Set problem - Reproduce the text of every item below character for character, omitting the pictures from your answer.
** BEGIN Data in this exercise **
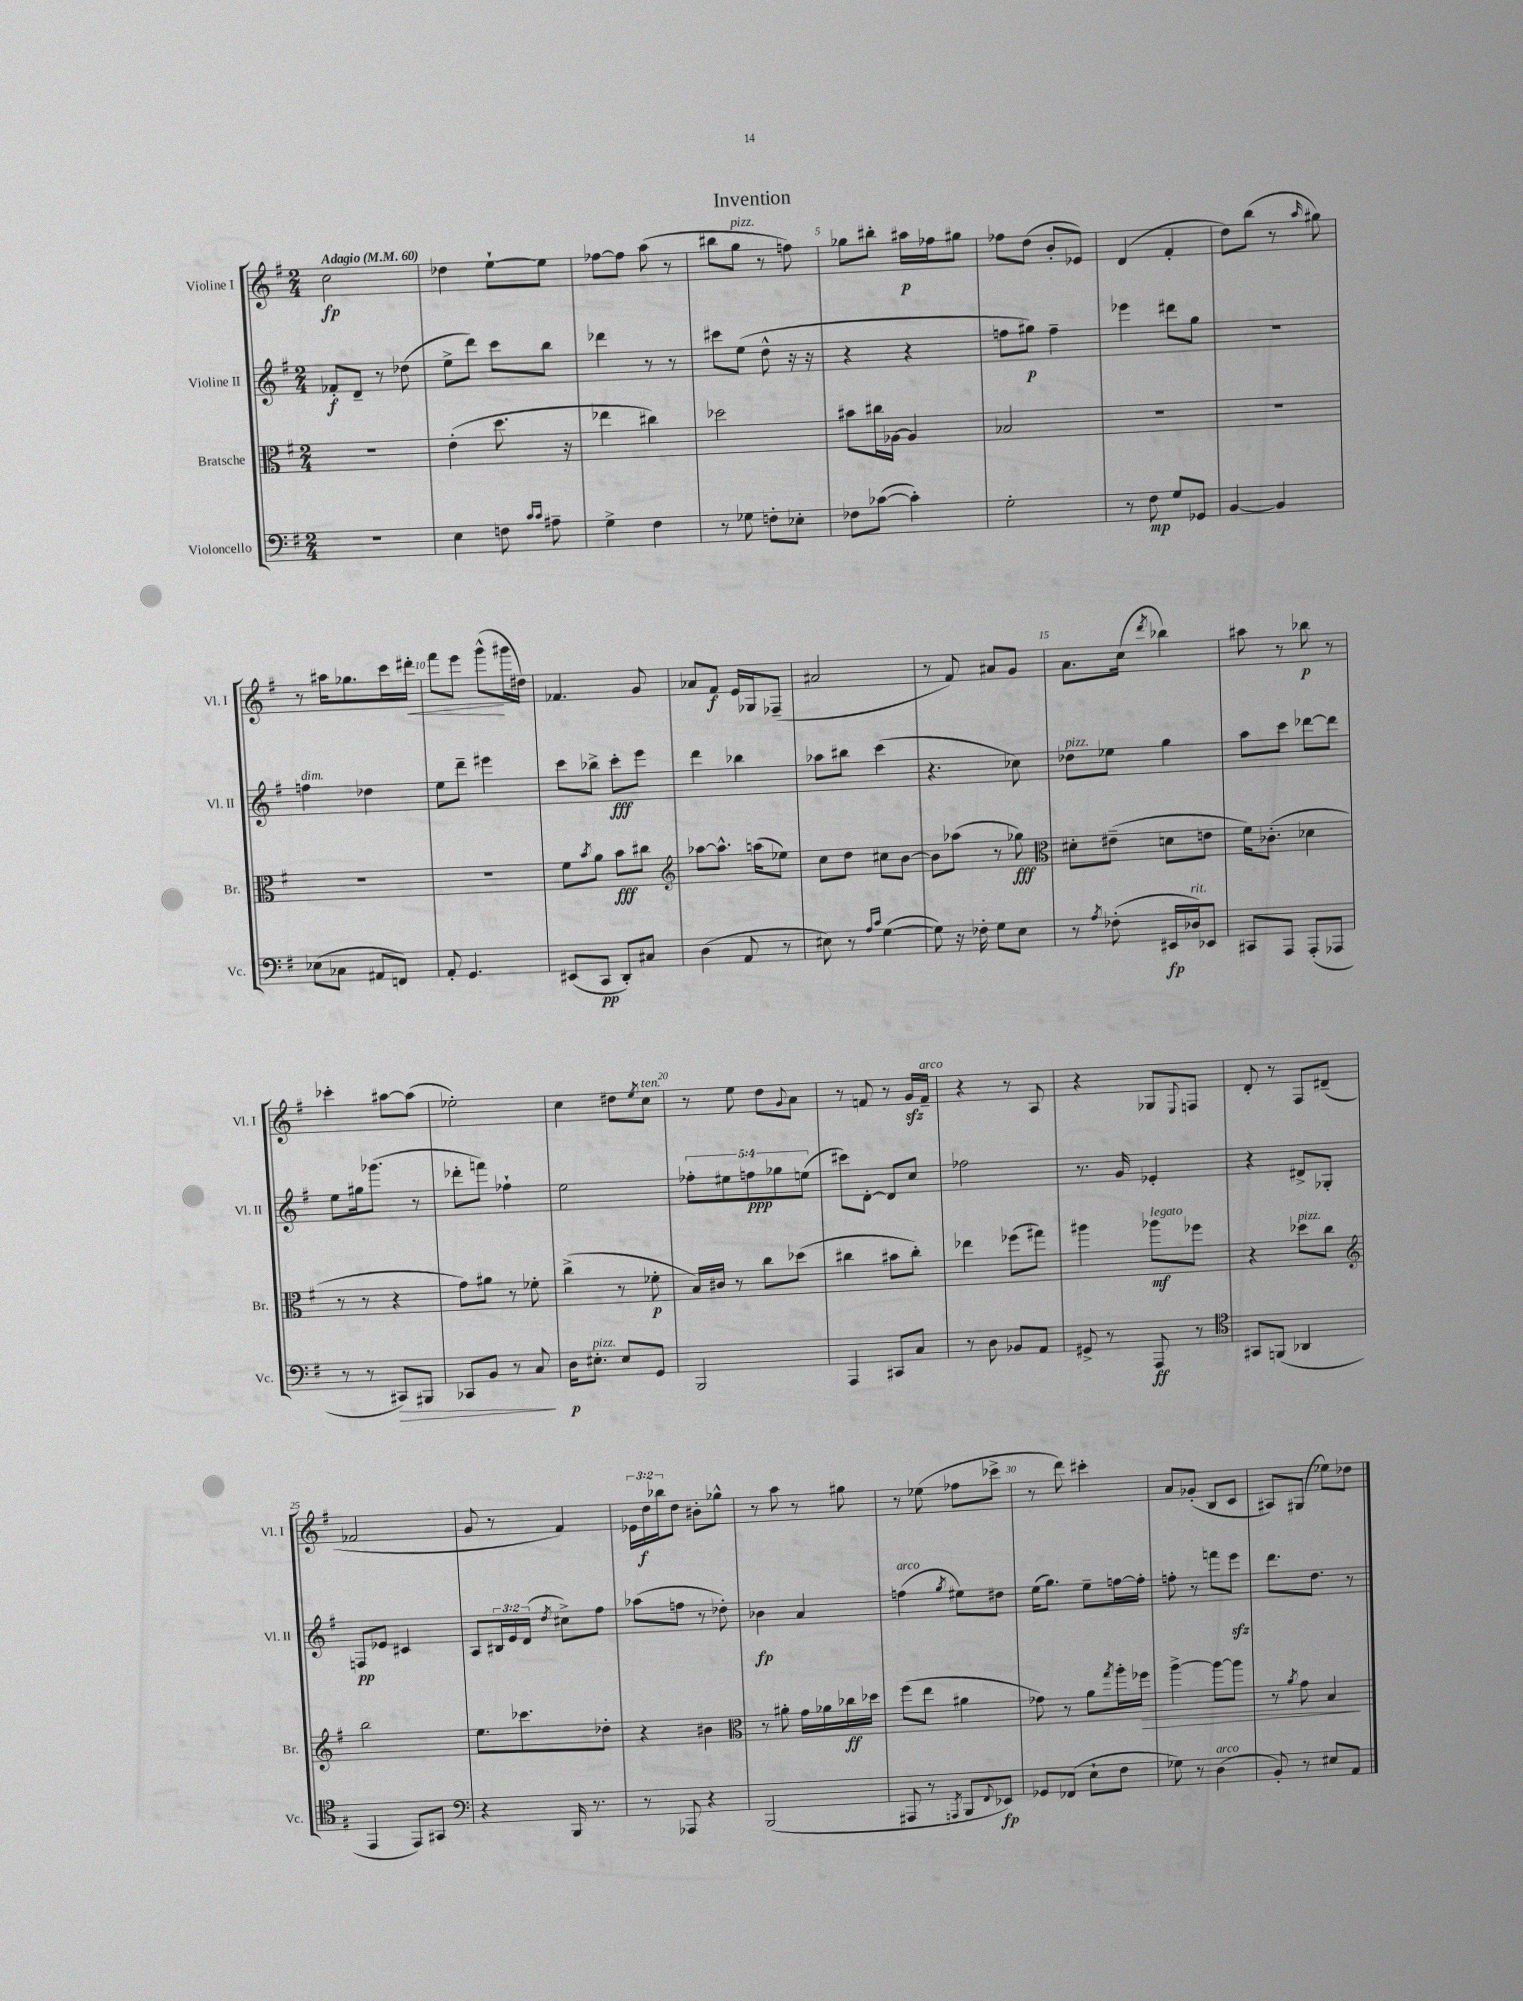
\header { title = "Invention" }
<<
\new StaffGroup <<
\new Staff = "s0" \with { instrumentName = "Violine I" shortInstrumentName = "Vl. I" } {
    \clef treble \key g \major \numericTimeSignature \time 2/4 \override Staff.TupletNumber.text = #tuplet-number::calc-fraction-text \tempo "Adagio" 4 = 60
    c''2\fp |
    des''4 e''8~-! e''8 |
    fes''8~ fes''8 a''8( r8 |
    bis''8 g''8^\markup { \italic "pizz." } r8 f''8) |
    ges''8 bis''8-. ais''16\p fes''16 gis''8 |
    fes''8 d''8( b'8-. ees'8) |
    d'4( fis'4-. |
    d''8) b''8( r8 \grace { a''16 } gis''8) |
    r8 ais''16 ges''8. c'''16 dis'''16-.\< |
    fis'''8 e'''8 g'''8-^\!( gis'''16 dis''16) |
    fes'4. g'8 |
    aes'8 fis'8\f e'16 ges16 fes8--( |
    ais'2 |
    r8 fis'8) ais'8 g'8 |
    a'8. c''16( \acciaccatura { d'''8 } bes''4) |
    ais''8 r8 bes''8\p r8 |
    ces'''4-. ais''8~ ais''8( |
    ees''2-.) |
    c''4 dis''8 \acciaccatura { e''8 } c''8^\markup { \italic "ten." } |
    r8 e''8 d''8 \appoggiatura { g'8 } a'8 |
    r8 f'8 r8 g'16\sfz f'16--^\markup { \italic "arco" } |
    r4 r8 a8 |
    r4 ges8 \appoggiatura { e8 } f8 |
    d'8-. r8 fis8 dis'8--( |
    fes'2 |
    g'8 r8 fis'4) |
    \tuplet 3/2 { ees'16 d''16\f bes''16 } d''8 bis'8-. ges''8-^ |
    r8 a''8 r8 gis''8 |
    r8 ees''8( fes''8 ces'''8-> |
    r8 d'''8) cis'''4-. |
    a'8 ges'8-.( b8 c'8 |
    ais8) gis8( ees''8) des''8 \bar "|." |
}
\new Staff = "s1" \with { instrumentName = "Violine II" shortInstrumentName = "Vl. II" } {
    \clef treble \key g \major \numericTimeSignature \time 2/4 \override Staff.TupletNumber.text = #tuplet-number::calc-fraction-text
    fes'8-.\f d'8-- r8 des''8( |
    e''8-> d'''8) c'''8 b''8 |
    des'''4 r8 r8 |
    cis'''8 e''8( d''8-^ r16 r16 |
    r4 r4 |
    f''8 gis''8\p) f''4-- |
    ees'''4 dis'''8 g''8 |
    r2 |
    f''4^\markup { \italic "dim." } des''4 |
    e''8 d'''8-- eis'''4 |
    c'''8 bes''8-> c'''8-.\fff e'''8 |
    d'''4 bes''4 |
    aes''8 bis''8 c'''4( |
    r4. ces''8) |
    des''8^\markup { \italic "pizz." } ees''8 g''4 |
    a''8 c'''8 des'''8~ des'''8 |
    e''8 gis''16 ges'''8.( r8 |
    des'''8-. f'''8) fes''4-! |
    e''2 |
    \tuplet 5/4 { fes''8-. eis''8 f''8\ppp ges''8 e''8( } |
    cis'''8) d'8~-. d'8 c''8 |
    fes''2 |
    r8. g'16 ees'4-. |
    r4 dis'8-> ges8-. |
    f8\pp ees'8 cis'4 |
    a8 \tuplet 3/2 { bis16 e'16 d'16( } \acciaccatura { d''8 } cis''8->) fis''8 |
    aes''8( f''8 r8 des''8-.) |
    bes'4\fp a'4 |
    f''4^\markup { \italic "arco" }( \acciaccatura { g''8 } eis''8) dis''8 |
    e''16( g''8.) e''8-- f''16~ f''16-. |
    f''8-. r8 f'''8 e'''8\sfz |
    d'''8. d''8. r8 \bar "|." |
}
\new Staff = "s2" \with { instrumentName = "Bratsche" shortInstrumentName = "Br." } {
    \clef alto \key g \major \numericTimeSignature \time 2/4
    R2 |
    e'4-.( d''8. r16 |
    ees''4 cis''4) |
    des''2 |
    bis'8 cis''16 aes16~ aes4 |
    bes2 |
    R2 |
    R2 |
    R2 |
    R2 |
    fis'8 \acciaccatura { b'8 } a'8 b'8\fff cis''8 |
    \clef treble aes''8~ aes''8.-^ a''16( ees''8) |
    c''8 d''8 cis''8 b'8~ |
    b'8 aes''8( r8 ges''8\fff) |
    \clef alto dis'8-. eis'8--( d'8 e'8 |
    fis'16) ces'8.-.( des'4 |
    r8 r8 r4 |
    g'8) ais'8 r8 fes'8-. |
    c''4->( r8 fes'8-.\p |
    b16) cis'16 r8 c''8 des''8( |
    cis''4 bis'8 cis''8-.) |
    ees''4 fes''8( gis''8) |
    ais''4 aes''8\mf^\markup { \italic "legato" } fes''8 |
    r4 des''8^\markup { \italic "pizz." } c''8 |
    \clef treble b''2 |
    e''8. ces'''8. des''8-. |
    r4 bis'4 |
    \clef alto r8 ais'8-. g'16 aes'16 ces''16\ff des''16 |
    fis''8( e''8 ais'4 |
    ges'8) r8 a'8 \acciaccatura { g''8 } a''16-. fes''16\> |
    a''4~-> a''8~ a''8 |
    r8 \acciaccatura { a'8 } g'8 b4\! \bar "|." |
}
\new Staff = "s3" \with { instrumentName = "Violoncello" shortInstrumentName = "Vc." } {
    \clef bass \key g \major \numericTimeSignature \time 2/4
    R2 |
    e4 f8 \grace { c'16 c'16 } ais8-- |
    g4-> fis4 |
    r8 ges8 f8-. ees8-. |
    fes8 ces'8~( ces'4-.) |
    g2-. |
    r8 fis8\mp g8 ges,8 |
    b,4~ b,4 |
    ees8( ces8 ais,8 f,8) |
    a,8-. g,4. |
    eis,8( c,8\pp d,8-.) cis8 |
    d4( a,8 r8 |
    eis8) r8 \grace { a16 c'16 } g4~( |
    g8) r16 fes16-. g8 e8 |
    r8 \acciaccatura { a8 } fes8-.( eis,16\fp des16^\markup { \italic "rit." }) ees,8 |
    cis,8 a,,8 a,,8-.( aes,,8 |
    r8 r8 cis,8\>) bis,,8 |
    ces,8 b,8 r8 c8\! |
    d16\p eis8.-.^\markup { \italic "pizz." } eis8 g,8 |
    b,,2 |
    a,,4 cis,8 c8 |
    r8 d8 bes,8 a,8 |
    gis,8-> r8 a,,8\ff r8 |
    \clef tenor gis,8 f,8( aes,4 |
    e,4 e,8) gis,8 |
    \clef bass r4 b,,16 r8. |
    r8 aes,,8 r4 |
    b,,2( |
    ais,,8 r8 \acciaccatura { a,,8 } b,,8 \appoggiatura { fis,8 } ees,8\fp) |
    ges,8 fes,8( e8-! fis8 |
    ges8) r8 d4^\markup { \italic "arco" }( |
    b,8-.) r8 eis8 a,8 \bar "|." |
}
>>
>>
\layout { \context { \Score \override BarNumber.break-visibility = ##(#f #t #t) barNumberVisibility = #(every-nth-bar-number-visible 5) } }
** END Data in this exercise **
Task result -
\header { title = "Invention" }
<<
\new StaffGroup <<
\new Staff = "s0" \with { instrumentName = "Violine I" shortInstrumentName = "Vl. I" } {
    \clef treble \key g \major \numericTimeSignature \time 2/4 \override Staff.TupletNumber.text = #tuplet-number::calc-fraction-text \tempo "Adagio" 4 = 60
    c''2\fp |
    des''4 e''8~-! e''8 |
    fes''8~ fes''8 a''8( r8 |
    bis''8 g''8^\markup { \italic "pizz." } r8 f''8) |
    ges''8 bis''8-. ais''16\p fes''16 gis''8 |
    fes''8 d''8( b'8-. ees'8) |
    d'4( fis'4-. |
    d''8) b''8( r8 \grace { a''16 } gis''8) |
    r8 ais''16 ges''8. c'''16 dis'''16-.\< |
    fis'''8 e'''8 g'''8-^\!( gis'''16 dis''16) |
    fes'4. g'8 |
    aes'8 fis'8\f e'16 ges16 fes8--( |
    ais'2 |
    r8 fis'8) ais'8 g'8 |
    a'8. c''16( \acciaccatura { d'''8 } bes''4) |
    ais''8 r8 bes''8\p r8 |
    ces'''4-. ais''8~ ais''8( |
    ees''2-.) |
    c''4 dis''8 \acciaccatura { e''8 } c''8^\markup { \italic "ten." } |
    r8 e''8 d''8 \appoggiatura { g'8 } a'8 |
    r8 f'8 r8 g'16\sfz f'16--^\markup { \italic "arco" } |
    r4 r8 a8 |
    r4 ges8 \appoggiatura { e8 } f8 |
    d'8-. r8 fis8 dis'8--( |
    fes'2 |
    g'8 r8 fis'4) |
    \tuplet 3/2 { ees'16 d''16\f bes''16 } d''8 bis'8-. ges''8-^ |
    r8 a''8 r8 gis''8 |
    r8 ees''8( fes''8 ces'''8-> |
    r8 d'''8) cis'''4-. |
    a'8 ges'8-.( b8 c'8 |
    ais8) gis8( ees''8) des''8 \bar "|." |
}
\new Staff = "s1" \with { instrumentName = "Violine II" shortInstrumentName = "Vl. II" } {
    \clef treble \key g \major \numericTimeSignature \time 2/4 \override Staff.TupletNumber.text = #tuplet-number::calc-fraction-text
    fes'8-.\f d'8-- r8 des''8( |
    e''8-> d'''8) c'''8 b''8 |
    des'''4 r8 r8 |
    cis'''8 e''8( d''8-^ r16 r16 |
    r4 r4 |
    f''8 gis''8\p) f''4-- |
    ees'''4 dis'''8 g''8 |
    r2 |
    f''4^\markup { \italic "dim." } des''4 |
    e''8 d'''8-- eis'''4 |
    c'''8 bes''8-> c'''8-.\fff e'''8 |
    d'''4 bes''4 |
    aes''8 bis''8 c'''4( |
    r4. ces''8) |
    des''8^\markup { \italic "pizz." } ees''8 g''4 |
    a''8 c'''8 des'''8~ des'''8 |
    e''8 gis''16 ges'''8.( r8 |
    des'''8-. f'''8) fes''4-! |
    e''2 |
    \tuplet 5/4 { fes''8-. eis''8 f''8\ppp ges''8 e''8( } |
    cis'''8) d'8~-. d'8 c''8 |
    fes''2 |
    r8. g'16 ees'4-. |
    r4 dis'8-> ges8-. |
    f8\pp ees'8 cis'4 |
    a8 \tuplet 3/2 { bis16 e'16 d'16( } \acciaccatura { d''8 } cis''8->) fis''8 |
    aes''8( f''8 r8 des''8-.) |
    bes'4\fp a'4 |
    f''4^\markup { \italic "arco" }( \acciaccatura { g''8 } eis''8) dis''8 |
    e''16( g''8.) e''8-- f''16~ f''16-. |
    f''8-. r8 f'''8 e'''8\sfz |
    d'''8. d''8. r8 \bar "|." |
}
\new Staff = "s2" \with { instrumentName = "Bratsche" shortInstrumentName = "Br." } {
    \clef alto \key g \major \numericTimeSignature \time 2/4
    R2 |
    e'4-.( d''8. r16 |
    ees''4 cis''4) |
    des''2 |
    bis'8 cis''16 aes16~ aes4 |
    bes2 |
    R2 |
    R2 |
    R2 |
    R2 |
    fis'8 \acciaccatura { b'8 } a'8 b'8\fff cis''8 |
    \clef treble aes''8~ aes''8.-^ a''16( ees''8) |
    c''8 d''8 cis''8 b'8~ |
    b'8 aes''8( r8 ges''8\fff) |
    \clef alto dis'8-. eis'8--( d'8 e'8 |
    fis'16) ces'8.-.( des'4 |
    r8 r8 r4 |
    g'8) ais'8 r8 fes'8-. |
    c''4->( r8 fes'8-.\p |
    b16) cis'16 r8 c''8 des''8( |
    cis''4 bis'8 cis''8-.) |
    ees''4 fes''8( gis''8) |
    ais''4 aes''8\mf^\markup { \italic "legato" } fes''8 |
    r4 des''8^\markup { \italic "pizz." } c''8 |
    \clef treble b''2 |
    e''8. ces'''8. des''8-. |
    r4 bis'4 |
    \clef alto r8 ais'8-. g'16 aes'16 ces''16\ff des''16 |
    fis''8( e''8 ais'4 |
    ges'8) r8 a'8 \acciaccatura { g''8 } a''16-. fes''16\> |
    a''4~-> a''8~ a''8 |
    r8 \acciaccatura { a'8 } g'8 b4\! \bar "|." |
}
\new Staff = "s3" \with { instrumentName = "Violoncello" shortInstrumentName = "Vc." } {
    \clef bass \key g \major \numericTimeSignature \time 2/4
    R2 |
    e4 f8 \grace { c'16 c'16 } ais8-- |
    g4-> fis4 |
    r8 ges8 f8-. ees8-. |
    fes8 ces'8~( ces'4-.) |
    g2-. |
    r8 fis8\mp g8 ges,8 |
    b,4~ b,4 |
    ees8( ces8 ais,8 f,8) |
    a,8-. g,4. |
    eis,8( c,8\pp d,8-.) cis8 |
    d4( a,8 r8 |
    eis8) r8 \grace { a16 c'16 } g4~( |
    g8) r16 fes16-. g8 e8 |
    r8 \acciaccatura { a8 } fes8-.( eis,16\fp des16^\markup { \italic "rit." }) ees,8 |
    cis,8 a,,8 a,,8-.( aes,,8 |
    r8 r8 cis,8\>) bis,,8 |
    ces,8 b,8 r8 c8\! |
    d16\p eis8.-.^\markup { \italic "pizz." } eis8 g,8 |
    b,,2 |
    a,,4 cis,8 c8 |
    r8 d8 bes,8 a,8 |
    gis,8-> r8 a,,8\ff r8 |
    \clef tenor gis,8 f,8( aes,4 |
    e,4 e,8) gis,8 |
    \clef bass r4 b,,16 r8. |
    r8 aes,,8 r4 |
    b,,2( |
    ais,,8 r8 \acciaccatura { a,,8 } b,,8 \appoggiatura { fis,8 } ees,8\fp) |
    ges,8 fes,8( e8-! fis8 |
    ges8) r8 d4^\markup { \italic "arco" }( |
    b,8-.) r8 eis8 a,8 \bar "|." |
}
>>
>>
\layout { \context { \Score \override BarNumber.break-visibility = ##(#f #t #t) barNumberVisibility = #(every-nth-bar-number-visible 5) } }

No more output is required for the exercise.